* Your assignment *
Would you please output the lines of the data below from the one containing "(378, 287) = (304, 288): orange" to the end, exactly and with nothing added?

▼▼▼

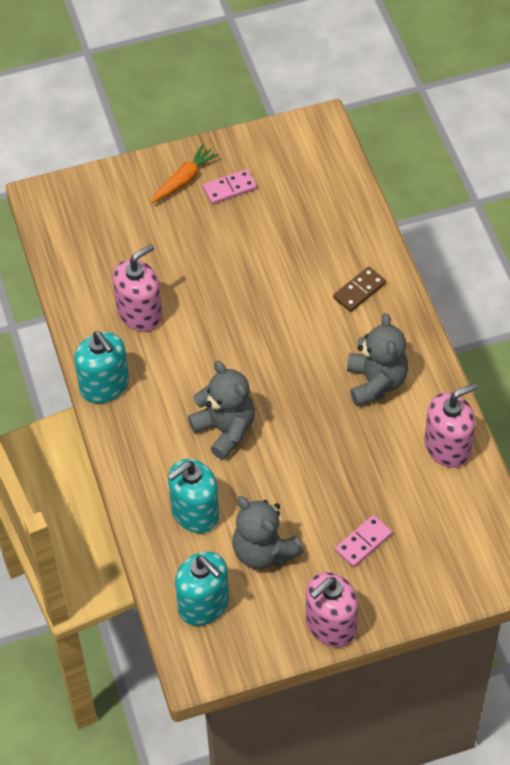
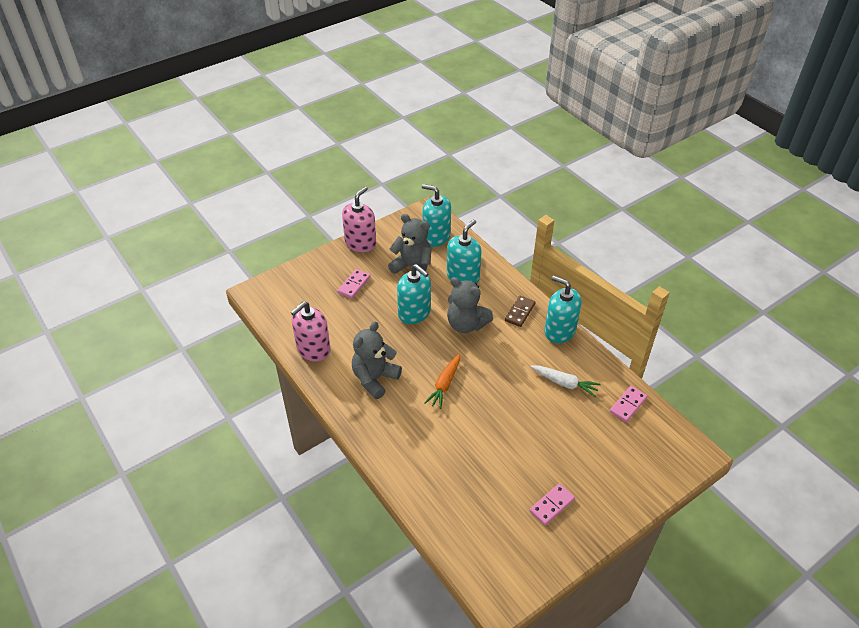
camera: 160 degrees right, 10 degrees down
(80, 268) = (628, 405): none -> pink domino
(140, 313) = (564, 383): pink soap dispenser -> white carrot
(184, 180) = (594, 503): orange carrot -> orange carrot (444, 384)
(290, 468) = (414, 313): none -> turquoise soap dispenser
(359, 291) = (409, 443): brown domino -> brown domino (520, 312)
(376, 382) = (375, 379): grey teddy bear -> grey teddy bear turned 60 degrees clockwise

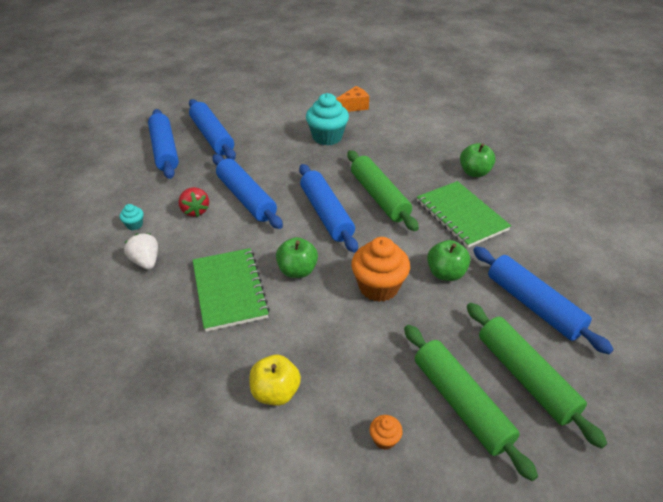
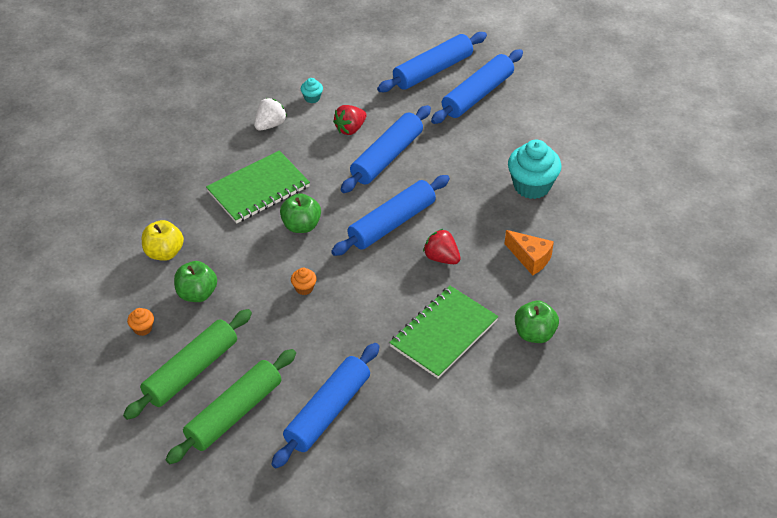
camera: 70 degrees right, 5 degrees up
(353, 107) = (615, 191): orange cheese -> orange cheese (530, 258)
(378, 287) = (304, 288): orange cupcake -> orange cupcake, size x0.45
(379, 197) = (441, 258): green rolling pin -> red strawberry
(445, 273) = (344, 335): green apple -> green apple (197, 293)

▲▲▲

* Response box *
(378, 287) = (304, 288): orange cupcake -> orange cupcake, size x0.45
(379, 197) = (441, 258): green rolling pin -> red strawberry
(445, 273) = (344, 335): green apple -> green apple (197, 293)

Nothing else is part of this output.